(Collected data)
:::

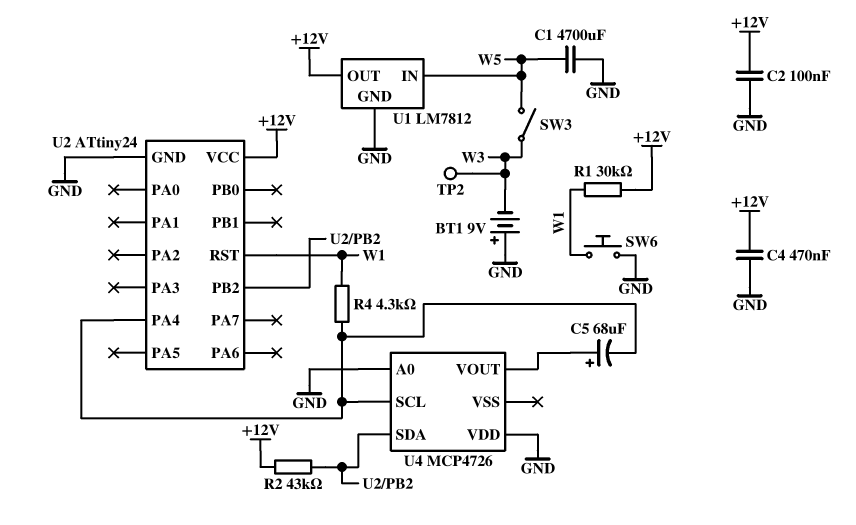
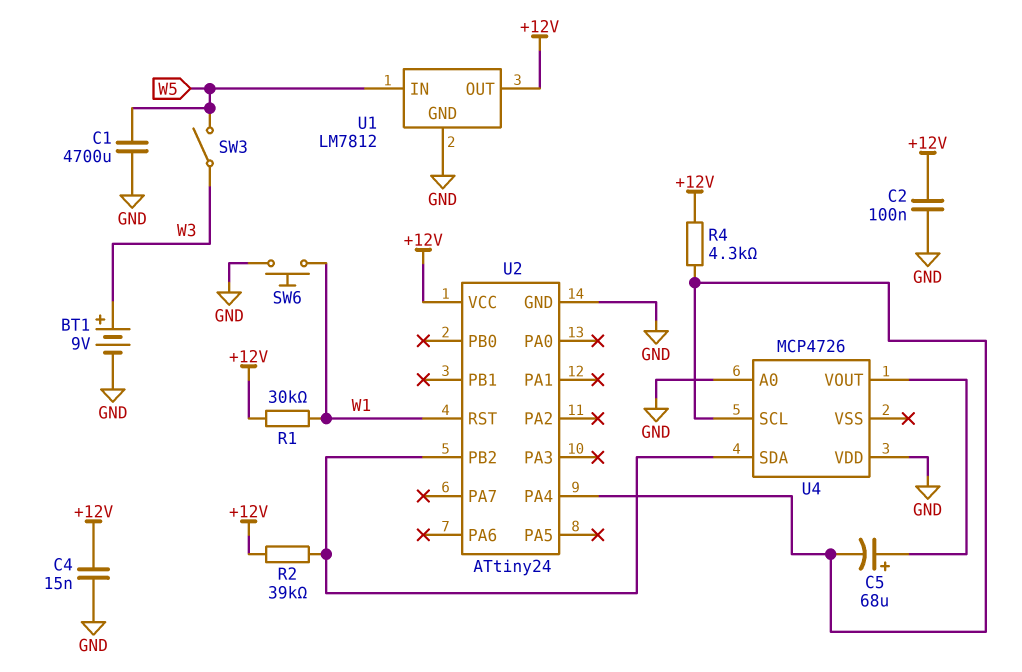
BT1: 9V (plus GND, minus W3) -> 9V (plus W3, minus GND)
C4: 470nF (+12V, GND) -> 15nF (+12V, GND)
R2: 43k (+12V, U2/PB2) -> 39k (+12V, U2/PB2)
R4: 4.3k (U2/PA4, W1) -> 4.3k (+12V, U2/PA4)
TP2: test point (W3) -> none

:::

What needs to be done: Each line from the one containing "R4: 4.3k (U2/PA4, W1) -> 4.3k (+12V, U2/PA4)" to the last line above must be returned exactly, and no line outside that range.

Task result:
R4: 4.3k (U2/PA4, W1) -> 4.3k (+12V, U2/PA4)
TP2: test point (W3) -> none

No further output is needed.